§ Work item:
Return every record below exactly as given, images excluded.

§ Input for this task:

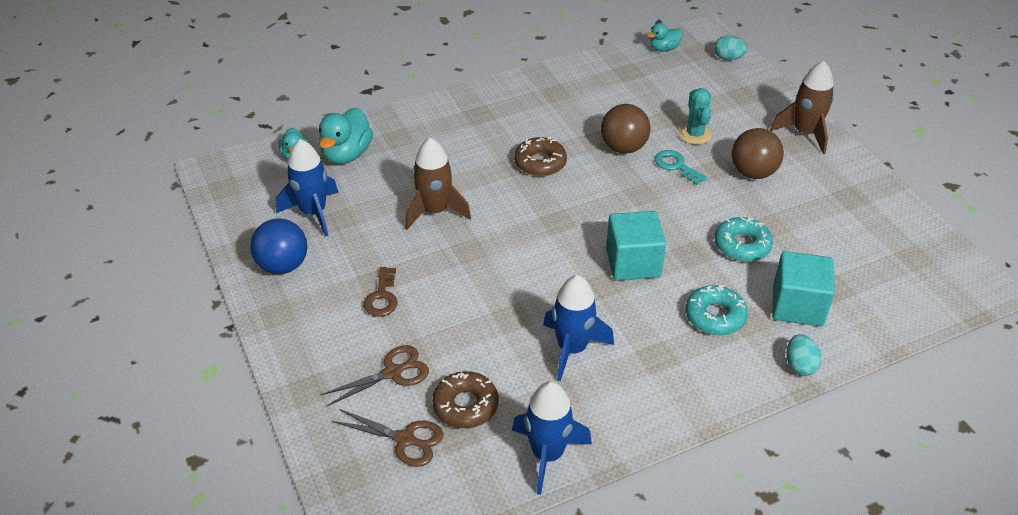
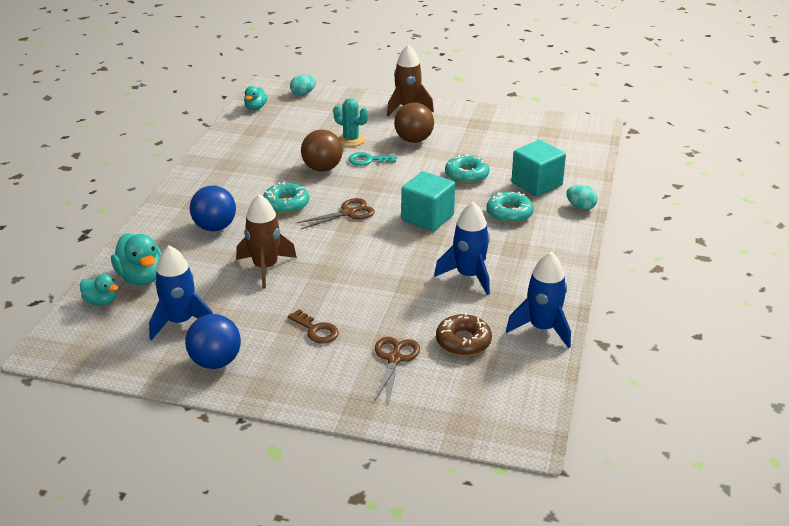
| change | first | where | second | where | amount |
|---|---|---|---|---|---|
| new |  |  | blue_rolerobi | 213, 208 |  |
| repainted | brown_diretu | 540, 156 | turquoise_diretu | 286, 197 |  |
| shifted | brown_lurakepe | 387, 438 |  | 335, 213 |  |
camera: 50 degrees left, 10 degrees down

§ Result of this task:
| change | first | where | second | where | amount |
|---|---|---|---|---|---|
| new |  |  | blue_rolerobi | 213, 208 |  |
| repainted | brown_diretu | 540, 156 | turquoise_diretu | 286, 197 |  |
| shifted | brown_lurakepe | 387, 438 |  | 335, 213 |  |
camera: 50 degrees left, 10 degrees down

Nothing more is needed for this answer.